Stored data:
=======

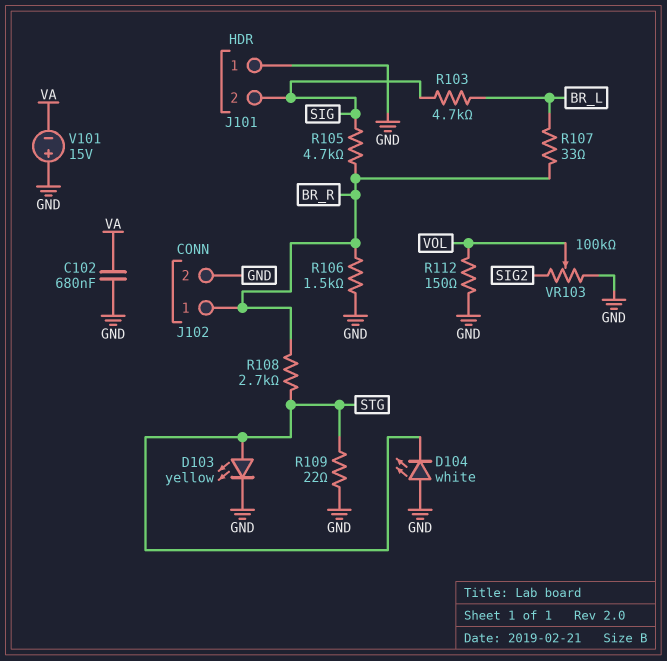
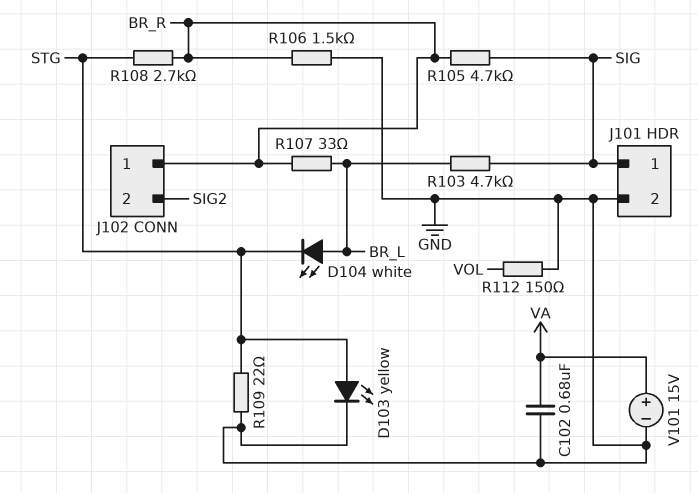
D104: LED white (A GND, K STG) -> LED white (A BR_L, K STG)
J101 pin 1: GND -> SIG
J101 pin 2: SIG -> GND
J102 pin 2: GND -> SIG2
V101: 15V (plus GND, minus VA) -> 15V (plus VA, minus GND)
VR103: 100k (GND, SIG2, wiper VOL) -> none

=======

**Exercise brief**
Only the lines from the one containing "J101 pin 1: GND -> SIG" to the end of the records should be repeated, exactly as they appear.

**Result of this task**
J101 pin 1: GND -> SIG
J101 pin 2: SIG -> GND
J102 pin 2: GND -> SIG2
V101: 15V (plus GND, minus VA) -> 15V (plus VA, minus GND)
VR103: 100k (GND, SIG2, wiper VOL) -> none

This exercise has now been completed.